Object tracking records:
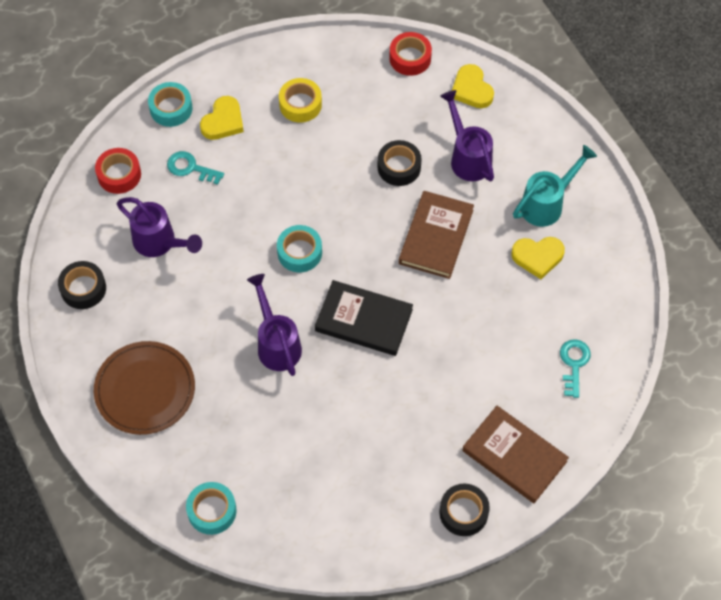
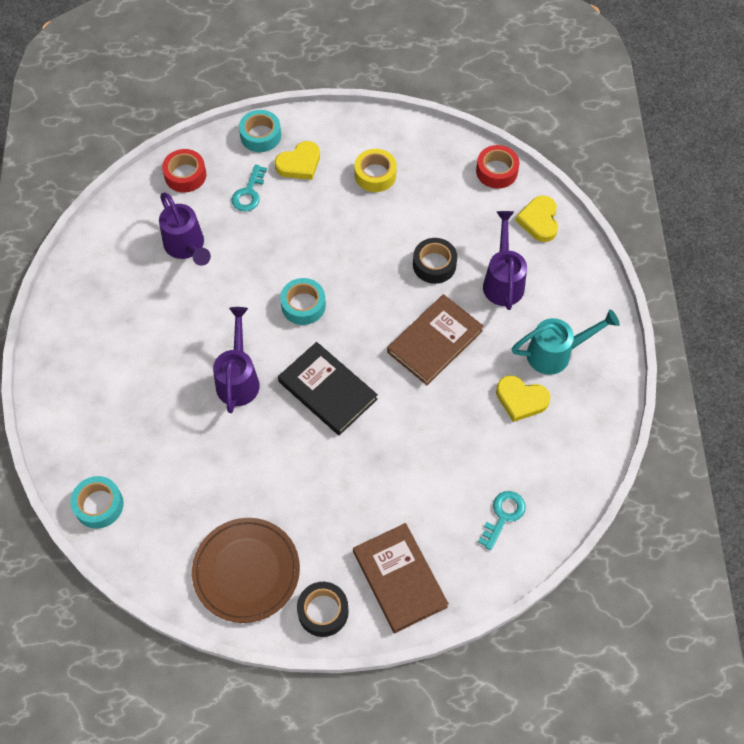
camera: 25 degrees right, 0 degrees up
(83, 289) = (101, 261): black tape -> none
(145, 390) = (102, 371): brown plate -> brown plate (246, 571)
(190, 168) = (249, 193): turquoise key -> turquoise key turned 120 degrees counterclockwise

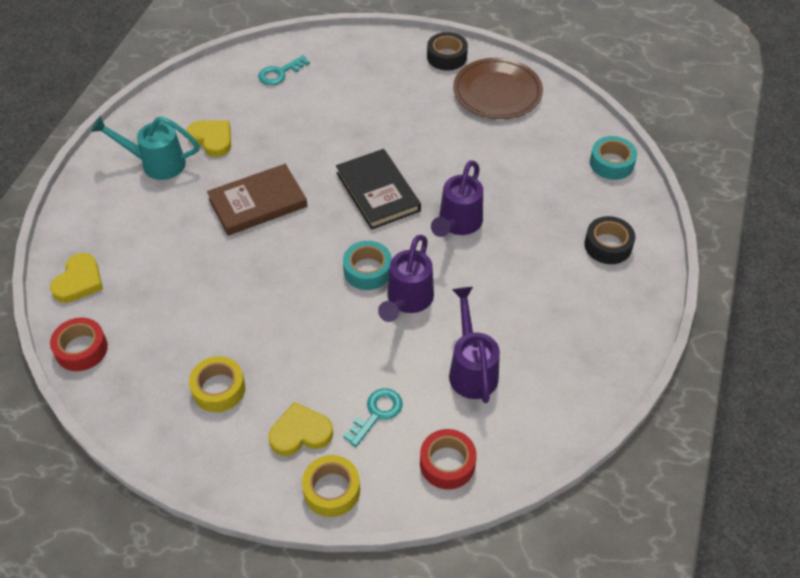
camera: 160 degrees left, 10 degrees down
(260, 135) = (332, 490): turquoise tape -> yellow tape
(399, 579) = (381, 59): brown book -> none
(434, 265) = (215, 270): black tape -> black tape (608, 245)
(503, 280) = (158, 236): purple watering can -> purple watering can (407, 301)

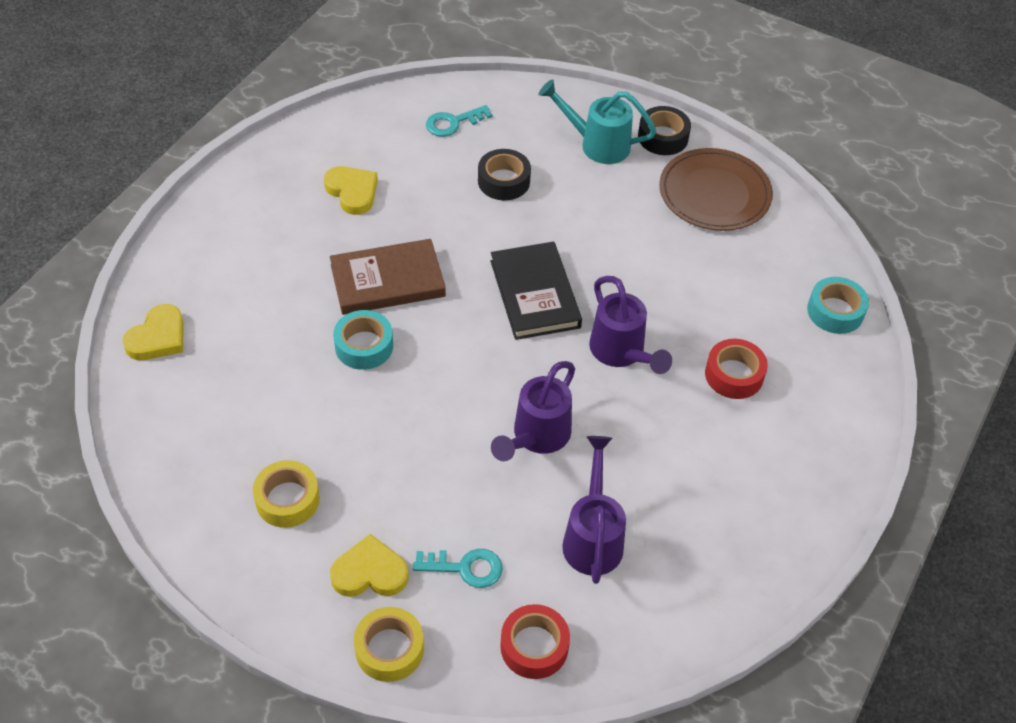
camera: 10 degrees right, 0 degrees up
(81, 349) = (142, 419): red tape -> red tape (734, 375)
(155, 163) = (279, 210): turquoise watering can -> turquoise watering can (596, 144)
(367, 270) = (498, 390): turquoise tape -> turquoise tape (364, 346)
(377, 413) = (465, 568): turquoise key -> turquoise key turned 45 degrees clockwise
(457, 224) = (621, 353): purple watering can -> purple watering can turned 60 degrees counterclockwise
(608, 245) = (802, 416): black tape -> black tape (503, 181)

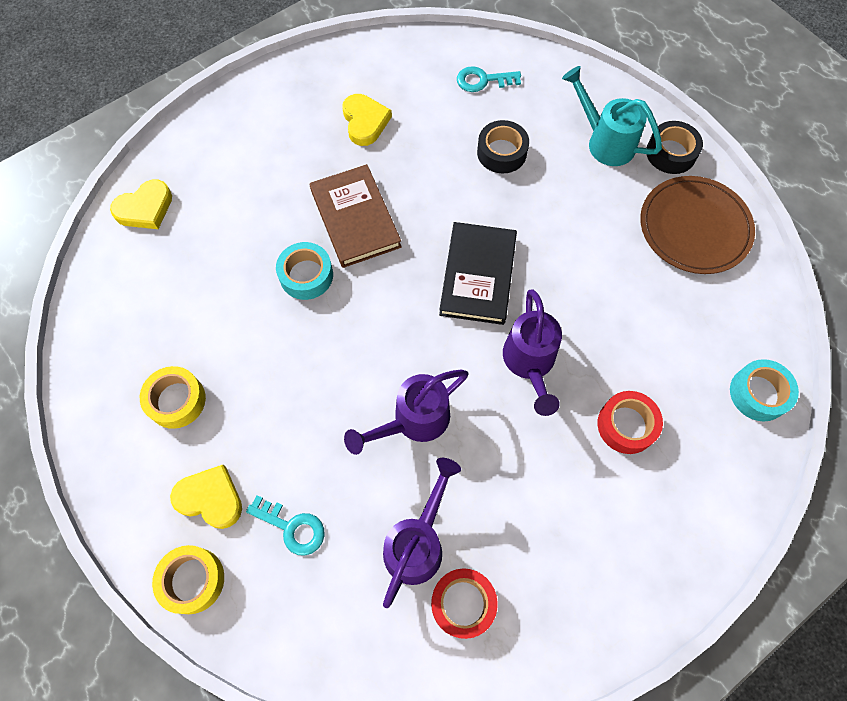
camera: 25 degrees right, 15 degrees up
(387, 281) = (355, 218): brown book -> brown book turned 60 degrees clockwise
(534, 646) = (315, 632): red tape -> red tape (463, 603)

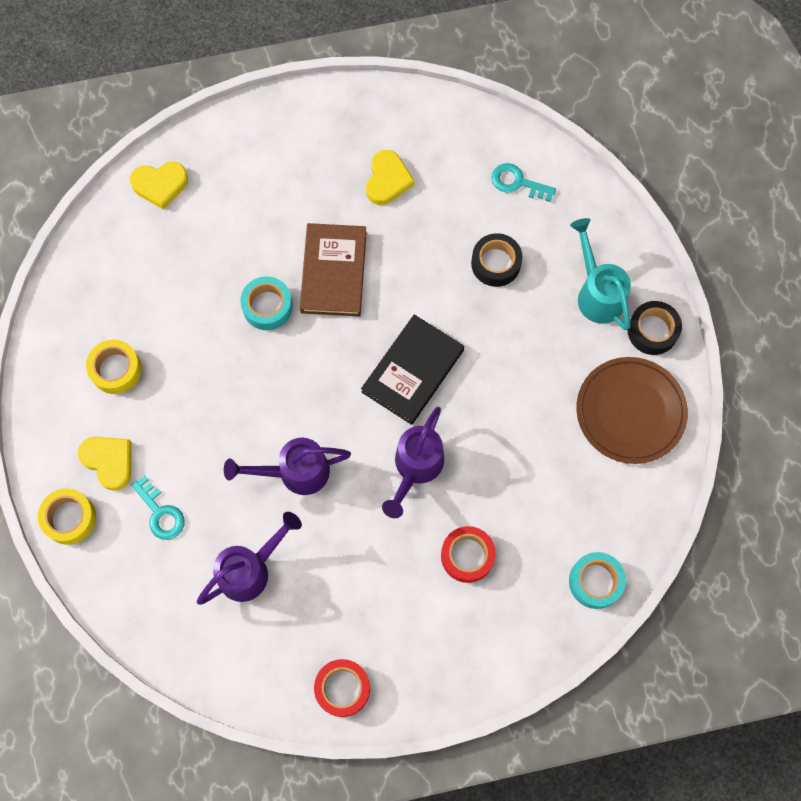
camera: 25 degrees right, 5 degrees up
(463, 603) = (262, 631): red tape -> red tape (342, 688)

* * *

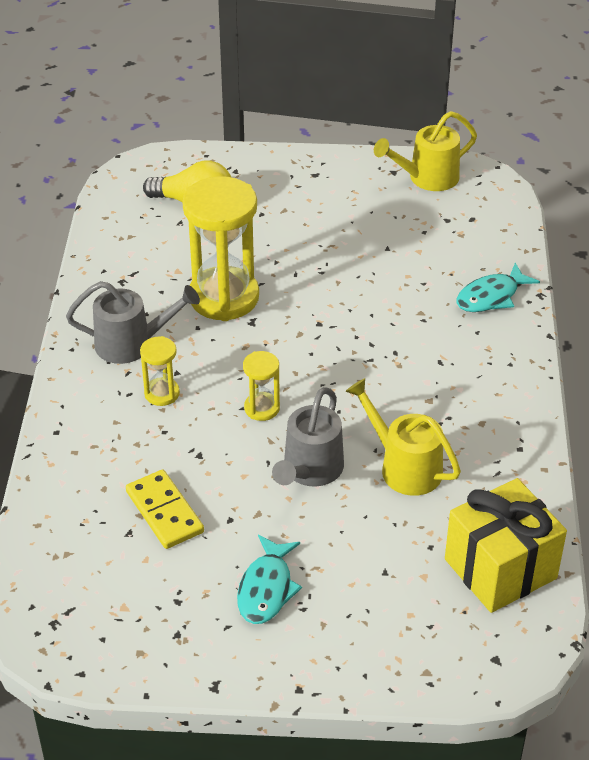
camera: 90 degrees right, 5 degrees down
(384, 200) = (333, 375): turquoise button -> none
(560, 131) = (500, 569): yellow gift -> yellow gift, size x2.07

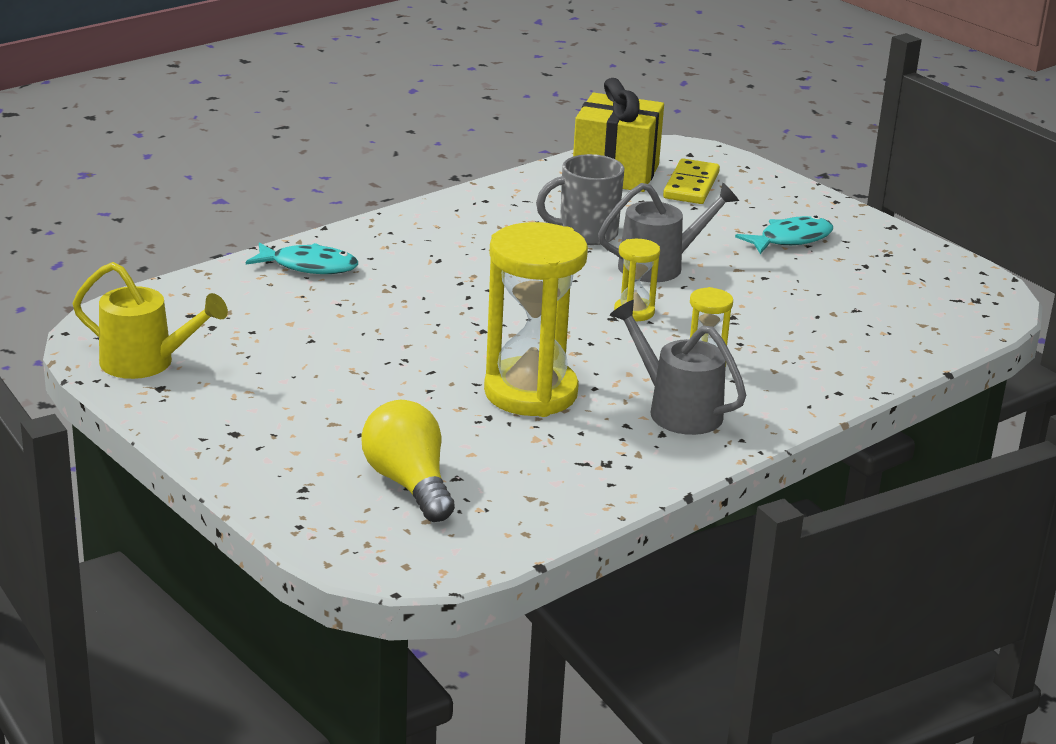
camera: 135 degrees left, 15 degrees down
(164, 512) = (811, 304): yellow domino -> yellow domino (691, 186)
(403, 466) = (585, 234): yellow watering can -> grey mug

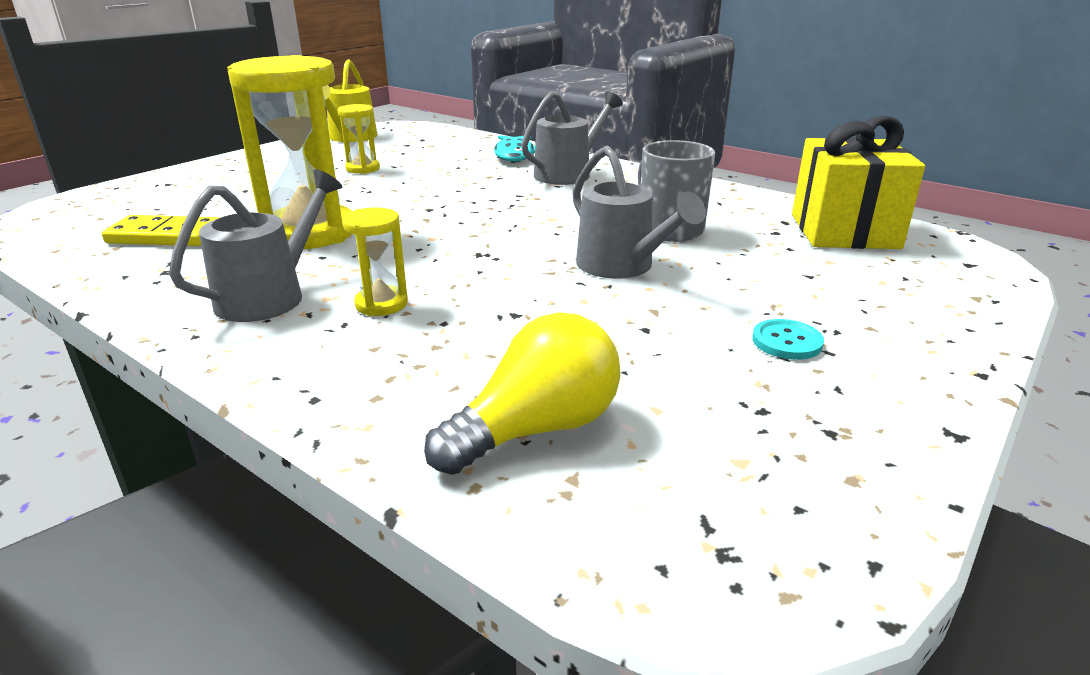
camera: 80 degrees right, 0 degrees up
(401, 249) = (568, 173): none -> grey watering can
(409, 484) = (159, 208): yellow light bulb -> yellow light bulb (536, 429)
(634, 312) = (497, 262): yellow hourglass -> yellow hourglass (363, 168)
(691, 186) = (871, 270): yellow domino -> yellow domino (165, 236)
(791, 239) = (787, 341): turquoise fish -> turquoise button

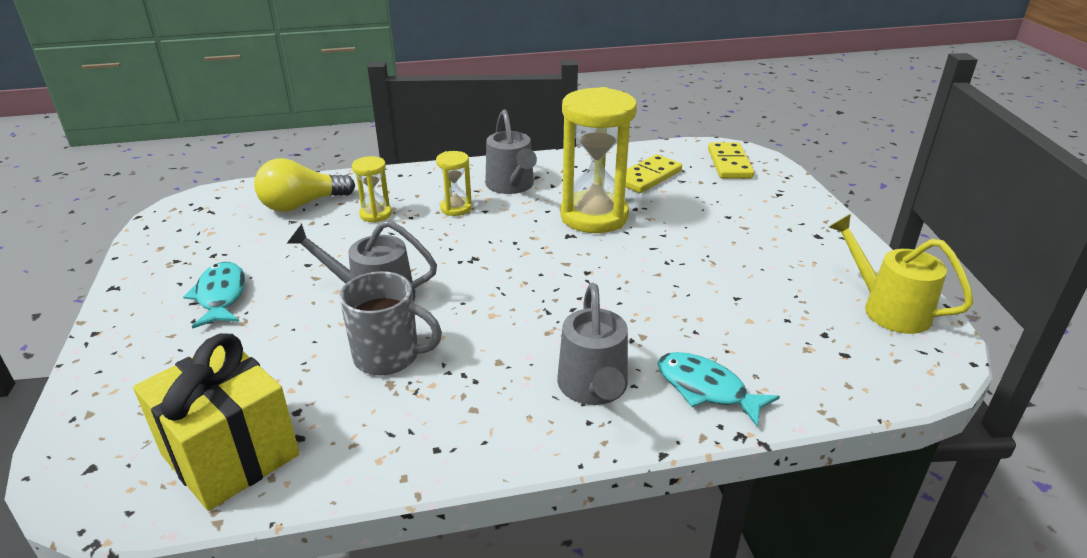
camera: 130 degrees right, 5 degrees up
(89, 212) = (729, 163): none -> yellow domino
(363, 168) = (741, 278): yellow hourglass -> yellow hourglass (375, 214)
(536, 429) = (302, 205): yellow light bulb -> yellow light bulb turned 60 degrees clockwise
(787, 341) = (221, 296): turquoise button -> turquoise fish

What needs to be done: Above are the records; print exactly the lines from the line with "camera: 25 degrees right, 5 degrees up" to the line with "(463, 603) = (262, 631): red", including both, and nothing else.

Exercise answer:
camera: 25 degrees right, 5 degrees up
(463, 603) = (262, 631): red tape -> red tape (342, 688)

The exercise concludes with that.